- [Brief] Output only the lines of the entries that follow, starting at the one with "blue brick C3" and running down to the one with "cyan tile I8 level 5 -> cyan tile E11 level 1", both included and unchanged.

Stored entries:
----

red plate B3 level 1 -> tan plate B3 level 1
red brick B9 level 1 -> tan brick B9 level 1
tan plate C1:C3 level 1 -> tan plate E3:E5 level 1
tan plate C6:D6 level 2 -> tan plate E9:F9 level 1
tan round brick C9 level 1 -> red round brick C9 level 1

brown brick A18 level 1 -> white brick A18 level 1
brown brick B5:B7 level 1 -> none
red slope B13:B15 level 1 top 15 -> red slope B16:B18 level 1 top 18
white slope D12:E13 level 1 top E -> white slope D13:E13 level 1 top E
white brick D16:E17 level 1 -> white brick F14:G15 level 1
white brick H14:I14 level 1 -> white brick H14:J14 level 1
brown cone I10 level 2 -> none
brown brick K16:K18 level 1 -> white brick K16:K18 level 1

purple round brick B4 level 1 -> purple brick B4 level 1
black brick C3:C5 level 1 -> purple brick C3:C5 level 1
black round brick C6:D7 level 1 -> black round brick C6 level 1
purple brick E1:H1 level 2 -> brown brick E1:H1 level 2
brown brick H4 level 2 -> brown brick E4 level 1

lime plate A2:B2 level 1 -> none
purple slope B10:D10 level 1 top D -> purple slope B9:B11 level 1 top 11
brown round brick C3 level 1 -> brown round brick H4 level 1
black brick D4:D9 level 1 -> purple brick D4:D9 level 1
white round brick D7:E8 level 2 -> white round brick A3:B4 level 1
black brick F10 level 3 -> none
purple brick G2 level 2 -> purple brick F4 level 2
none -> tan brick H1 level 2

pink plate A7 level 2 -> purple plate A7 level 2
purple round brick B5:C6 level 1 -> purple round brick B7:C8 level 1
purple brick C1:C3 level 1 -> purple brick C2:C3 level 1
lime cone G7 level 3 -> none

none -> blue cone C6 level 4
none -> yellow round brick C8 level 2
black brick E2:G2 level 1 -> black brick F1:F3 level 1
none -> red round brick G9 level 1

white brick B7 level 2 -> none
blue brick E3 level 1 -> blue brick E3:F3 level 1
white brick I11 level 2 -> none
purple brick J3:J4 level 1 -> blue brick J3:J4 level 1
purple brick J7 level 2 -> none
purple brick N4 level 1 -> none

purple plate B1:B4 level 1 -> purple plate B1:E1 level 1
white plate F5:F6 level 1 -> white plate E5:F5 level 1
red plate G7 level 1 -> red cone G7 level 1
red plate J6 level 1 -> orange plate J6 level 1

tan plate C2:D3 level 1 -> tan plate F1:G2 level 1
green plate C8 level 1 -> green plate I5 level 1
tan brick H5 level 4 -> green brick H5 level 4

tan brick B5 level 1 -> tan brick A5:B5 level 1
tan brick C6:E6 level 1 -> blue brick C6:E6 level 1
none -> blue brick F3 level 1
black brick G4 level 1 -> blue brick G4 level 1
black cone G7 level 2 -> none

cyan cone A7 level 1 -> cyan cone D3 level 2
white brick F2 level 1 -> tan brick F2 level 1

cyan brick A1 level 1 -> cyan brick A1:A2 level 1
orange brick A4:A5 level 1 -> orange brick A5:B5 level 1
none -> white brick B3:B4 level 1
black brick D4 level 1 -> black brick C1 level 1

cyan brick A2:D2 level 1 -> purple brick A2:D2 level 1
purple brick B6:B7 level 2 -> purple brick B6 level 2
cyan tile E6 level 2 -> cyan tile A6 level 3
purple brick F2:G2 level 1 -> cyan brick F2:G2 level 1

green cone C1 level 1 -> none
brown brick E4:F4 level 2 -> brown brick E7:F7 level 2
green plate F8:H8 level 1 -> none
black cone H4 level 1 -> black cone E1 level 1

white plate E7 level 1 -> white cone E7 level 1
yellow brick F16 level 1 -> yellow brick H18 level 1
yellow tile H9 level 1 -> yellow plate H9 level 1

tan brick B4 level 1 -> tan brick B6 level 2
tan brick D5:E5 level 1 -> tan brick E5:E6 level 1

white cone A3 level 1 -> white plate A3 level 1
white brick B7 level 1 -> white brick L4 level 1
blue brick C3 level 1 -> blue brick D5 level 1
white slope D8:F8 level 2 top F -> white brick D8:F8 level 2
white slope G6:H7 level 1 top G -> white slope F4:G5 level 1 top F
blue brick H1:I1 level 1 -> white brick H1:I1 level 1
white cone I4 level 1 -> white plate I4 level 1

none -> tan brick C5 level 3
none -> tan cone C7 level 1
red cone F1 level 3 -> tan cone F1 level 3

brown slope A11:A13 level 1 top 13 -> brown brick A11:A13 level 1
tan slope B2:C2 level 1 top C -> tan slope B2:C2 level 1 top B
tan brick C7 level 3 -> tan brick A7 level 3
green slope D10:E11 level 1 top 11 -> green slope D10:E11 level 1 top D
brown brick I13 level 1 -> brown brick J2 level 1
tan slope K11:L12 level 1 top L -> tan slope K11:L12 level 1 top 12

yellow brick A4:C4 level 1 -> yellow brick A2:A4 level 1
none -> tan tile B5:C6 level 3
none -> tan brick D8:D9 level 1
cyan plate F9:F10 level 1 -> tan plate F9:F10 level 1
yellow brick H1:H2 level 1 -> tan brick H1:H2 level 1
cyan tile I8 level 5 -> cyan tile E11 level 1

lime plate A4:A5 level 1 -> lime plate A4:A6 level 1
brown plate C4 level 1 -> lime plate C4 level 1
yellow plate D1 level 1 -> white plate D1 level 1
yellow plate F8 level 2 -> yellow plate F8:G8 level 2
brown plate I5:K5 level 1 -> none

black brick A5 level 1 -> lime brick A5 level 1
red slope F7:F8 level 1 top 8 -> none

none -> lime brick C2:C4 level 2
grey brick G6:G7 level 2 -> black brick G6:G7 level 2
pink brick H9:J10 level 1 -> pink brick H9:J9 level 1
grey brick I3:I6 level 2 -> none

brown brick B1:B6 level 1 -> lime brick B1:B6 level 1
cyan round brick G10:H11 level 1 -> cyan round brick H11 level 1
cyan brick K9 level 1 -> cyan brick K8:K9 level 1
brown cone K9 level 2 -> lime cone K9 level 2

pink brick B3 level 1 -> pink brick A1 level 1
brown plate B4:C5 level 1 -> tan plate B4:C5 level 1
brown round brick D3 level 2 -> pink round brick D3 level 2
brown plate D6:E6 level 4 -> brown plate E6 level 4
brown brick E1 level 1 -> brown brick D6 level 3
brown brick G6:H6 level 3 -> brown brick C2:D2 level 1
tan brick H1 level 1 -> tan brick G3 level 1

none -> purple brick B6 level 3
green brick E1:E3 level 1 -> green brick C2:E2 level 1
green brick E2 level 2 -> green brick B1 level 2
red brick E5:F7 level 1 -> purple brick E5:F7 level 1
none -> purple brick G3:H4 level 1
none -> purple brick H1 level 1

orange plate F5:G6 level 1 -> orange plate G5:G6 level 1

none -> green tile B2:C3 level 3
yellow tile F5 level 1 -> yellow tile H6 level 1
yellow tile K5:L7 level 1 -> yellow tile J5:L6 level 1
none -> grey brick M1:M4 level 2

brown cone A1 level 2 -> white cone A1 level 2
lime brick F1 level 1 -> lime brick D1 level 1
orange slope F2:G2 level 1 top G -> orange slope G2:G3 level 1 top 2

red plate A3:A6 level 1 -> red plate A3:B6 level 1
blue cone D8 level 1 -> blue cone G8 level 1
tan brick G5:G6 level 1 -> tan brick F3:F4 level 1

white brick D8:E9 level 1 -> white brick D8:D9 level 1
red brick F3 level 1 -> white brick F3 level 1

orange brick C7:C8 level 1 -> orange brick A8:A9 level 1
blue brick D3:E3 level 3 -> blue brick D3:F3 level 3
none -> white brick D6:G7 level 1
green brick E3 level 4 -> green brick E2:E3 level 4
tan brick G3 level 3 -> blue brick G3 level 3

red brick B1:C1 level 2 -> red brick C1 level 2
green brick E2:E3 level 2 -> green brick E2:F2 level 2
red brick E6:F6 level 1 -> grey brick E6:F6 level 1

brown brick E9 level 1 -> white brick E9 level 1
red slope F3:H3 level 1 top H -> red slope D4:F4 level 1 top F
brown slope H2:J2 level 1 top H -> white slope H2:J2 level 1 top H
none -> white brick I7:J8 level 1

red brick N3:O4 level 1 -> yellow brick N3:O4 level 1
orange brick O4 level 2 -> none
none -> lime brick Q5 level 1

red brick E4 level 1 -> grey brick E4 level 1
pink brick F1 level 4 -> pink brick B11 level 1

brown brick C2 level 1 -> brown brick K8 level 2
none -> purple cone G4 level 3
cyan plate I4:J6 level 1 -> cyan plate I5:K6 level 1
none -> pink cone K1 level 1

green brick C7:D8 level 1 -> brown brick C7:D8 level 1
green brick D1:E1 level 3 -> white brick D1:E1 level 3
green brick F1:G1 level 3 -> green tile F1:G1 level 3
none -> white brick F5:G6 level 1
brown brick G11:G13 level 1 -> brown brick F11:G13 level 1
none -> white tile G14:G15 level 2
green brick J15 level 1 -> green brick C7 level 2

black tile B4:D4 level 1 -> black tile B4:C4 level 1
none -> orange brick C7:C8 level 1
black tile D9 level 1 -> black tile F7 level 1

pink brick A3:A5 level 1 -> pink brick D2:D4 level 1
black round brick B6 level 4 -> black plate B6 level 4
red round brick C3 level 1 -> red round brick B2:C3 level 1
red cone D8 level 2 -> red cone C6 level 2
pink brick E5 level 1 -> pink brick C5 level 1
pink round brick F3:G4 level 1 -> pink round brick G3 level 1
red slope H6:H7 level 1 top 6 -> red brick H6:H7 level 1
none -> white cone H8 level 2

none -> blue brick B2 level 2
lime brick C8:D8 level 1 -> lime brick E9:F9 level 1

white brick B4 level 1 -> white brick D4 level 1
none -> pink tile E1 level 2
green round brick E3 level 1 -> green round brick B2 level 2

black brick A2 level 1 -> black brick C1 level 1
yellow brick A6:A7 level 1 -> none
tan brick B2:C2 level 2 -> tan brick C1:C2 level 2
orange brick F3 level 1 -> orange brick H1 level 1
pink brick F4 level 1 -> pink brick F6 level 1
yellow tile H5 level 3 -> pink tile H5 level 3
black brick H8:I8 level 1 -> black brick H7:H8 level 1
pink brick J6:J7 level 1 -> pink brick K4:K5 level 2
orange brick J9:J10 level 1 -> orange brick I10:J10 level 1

----

- [Result for this exercise]
blue brick C3 level 1 -> blue brick D5 level 1
white slope D8:F8 level 2 top F -> white brick D8:F8 level 2
white slope G6:H7 level 1 top G -> white slope F4:G5 level 1 top F
blue brick H1:I1 level 1 -> white brick H1:I1 level 1
white cone I4 level 1 -> white plate I4 level 1

none -> tan brick C5 level 3
none -> tan cone C7 level 1
red cone F1 level 3 -> tan cone F1 level 3

brown slope A11:A13 level 1 top 13 -> brown brick A11:A13 level 1
tan slope B2:C2 level 1 top C -> tan slope B2:C2 level 1 top B
tan brick C7 level 3 -> tan brick A7 level 3
green slope D10:E11 level 1 top 11 -> green slope D10:E11 level 1 top D
brown brick I13 level 1 -> brown brick J2 level 1
tan slope K11:L12 level 1 top L -> tan slope K11:L12 level 1 top 12

yellow brick A4:C4 level 1 -> yellow brick A2:A4 level 1
none -> tan tile B5:C6 level 3
none -> tan brick D8:D9 level 1
cyan plate F9:F10 level 1 -> tan plate F9:F10 level 1
yellow brick H1:H2 level 1 -> tan brick H1:H2 level 1
cyan tile I8 level 5 -> cyan tile E11 level 1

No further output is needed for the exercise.